-- DESCRIPTION OF THE TASK --
The entries below are to be returned exactly. Include all of them.

-- SOURCE MATERIAL --
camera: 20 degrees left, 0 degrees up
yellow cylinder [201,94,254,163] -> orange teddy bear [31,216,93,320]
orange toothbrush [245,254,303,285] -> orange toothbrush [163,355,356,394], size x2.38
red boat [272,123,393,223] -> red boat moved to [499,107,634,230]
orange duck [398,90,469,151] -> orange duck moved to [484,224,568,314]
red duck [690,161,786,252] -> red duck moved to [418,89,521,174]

-- SOLUTION BELOW --
camera: 20 degrees left, 0 degrees up
yellow cylinder [201,94,254,163] -> orange teddy bear [31,216,93,320]
orange toothbrush [245,254,303,285] -> orange toothbrush [163,355,356,394], size x2.38
red boat [272,123,393,223] -> red boat moved to [499,107,634,230]
orange duck [398,90,469,151] -> orange duck moved to [484,224,568,314]
red duck [690,161,786,252] -> red duck moved to [418,89,521,174]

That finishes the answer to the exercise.